Provided records below:
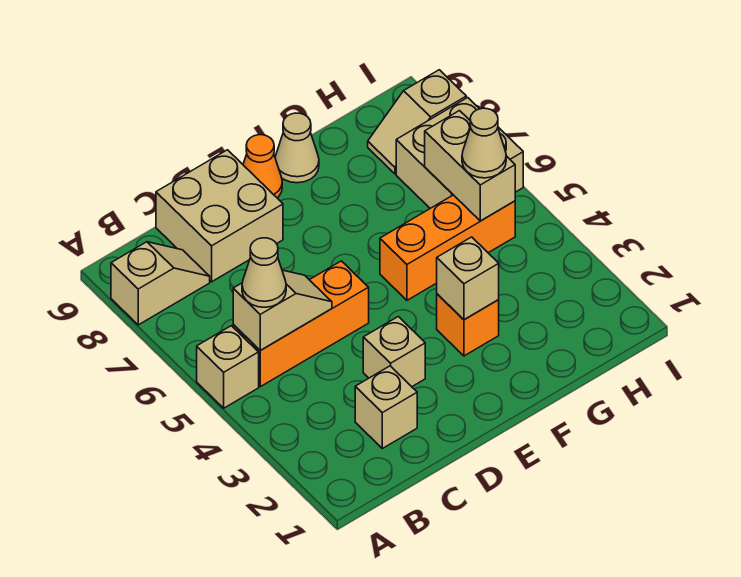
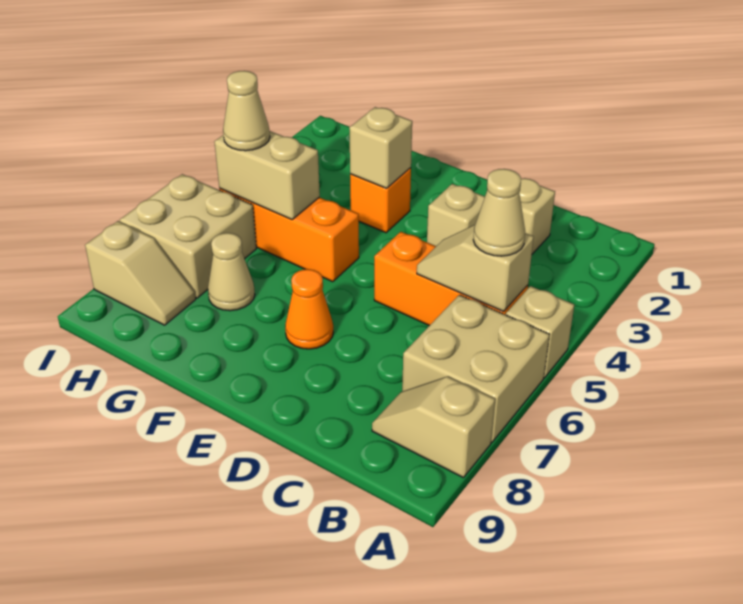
tan brick C8:D9 level 1 -> tan brick A6:B7 level 1
orange cone E9 level 1 -> orange cone E7 level 1
tan cone F9 level 1 -> tan cone G7 level 1
tan brick H5:H6 level 2 -> tan brick G5:H5 level 2

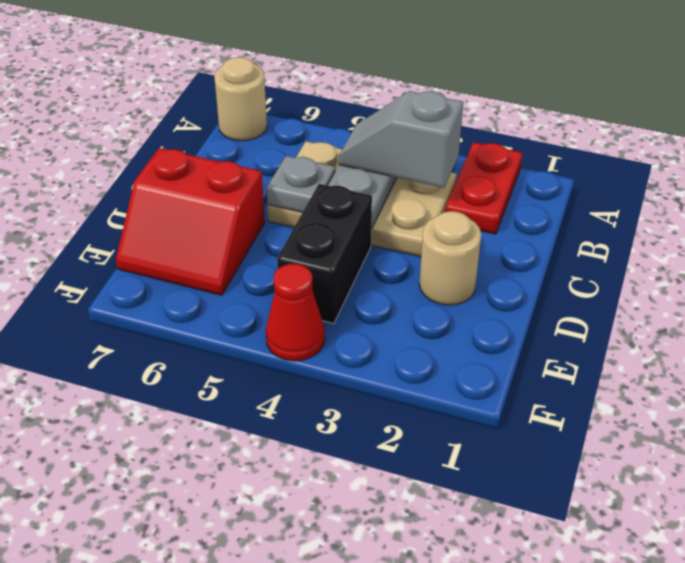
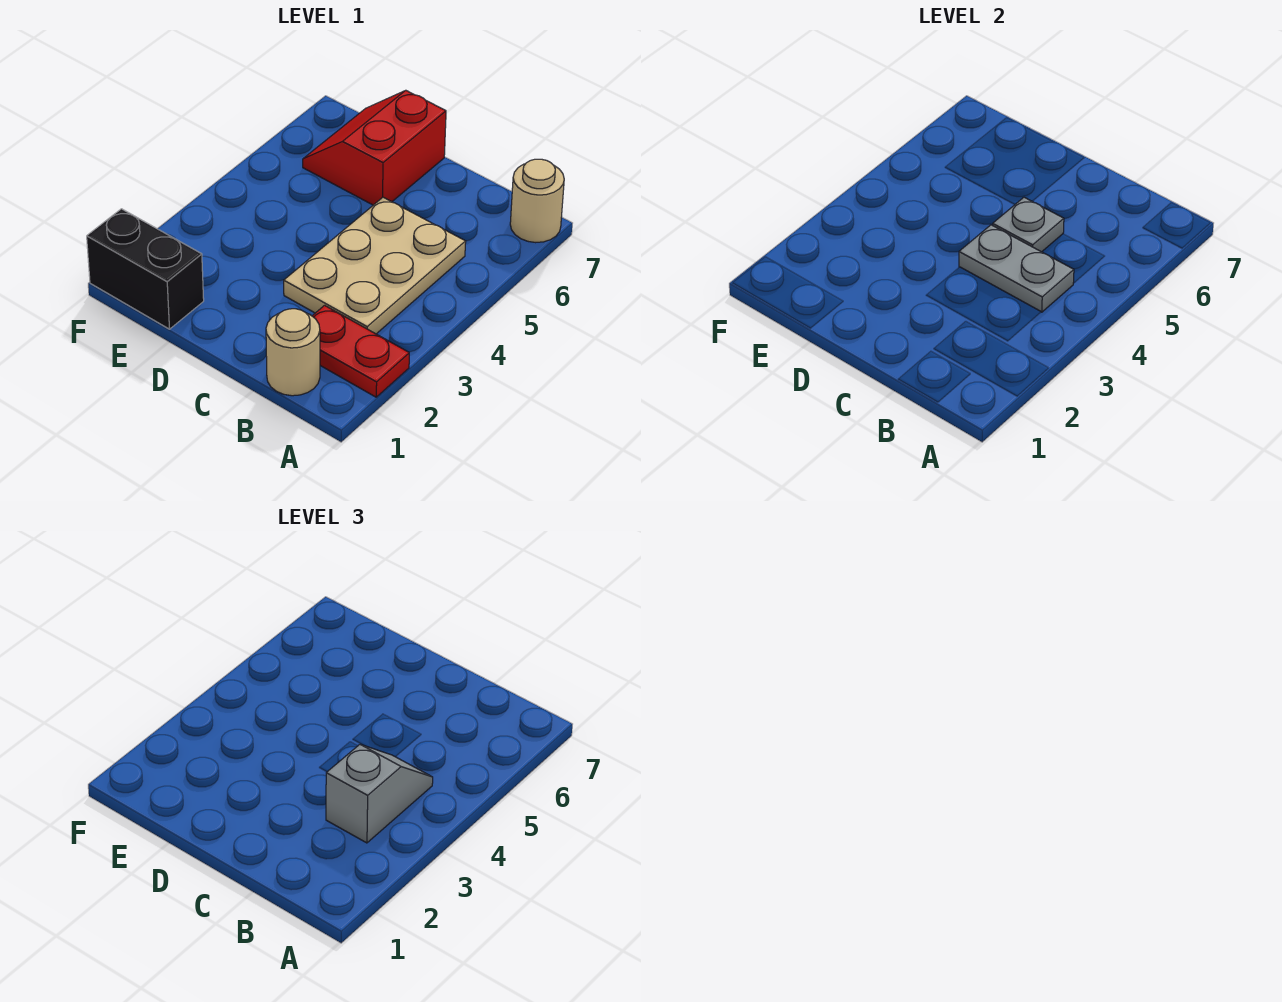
tan round brick D2 level 1 -> tan round brick B1 level 1
black brick D4:E4 level 1 -> black brick E1:F1 level 1
red cone F4 level 1 -> none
End of Provided records.
■ **Task prompt**
Please print the entries exactly as they stand. Images are not part of the copy.

■ **Solved problem**
tan brick C8:D9 level 1 -> tan brick A6:B7 level 1
orange cone E9 level 1 -> orange cone E7 level 1
tan cone F9 level 1 -> tan cone G7 level 1
tan brick H5:H6 level 2 -> tan brick G5:H5 level 2

tan round brick D2 level 1 -> tan round brick B1 level 1
black brick D4:E4 level 1 -> black brick E1:F1 level 1
red cone F4 level 1 -> none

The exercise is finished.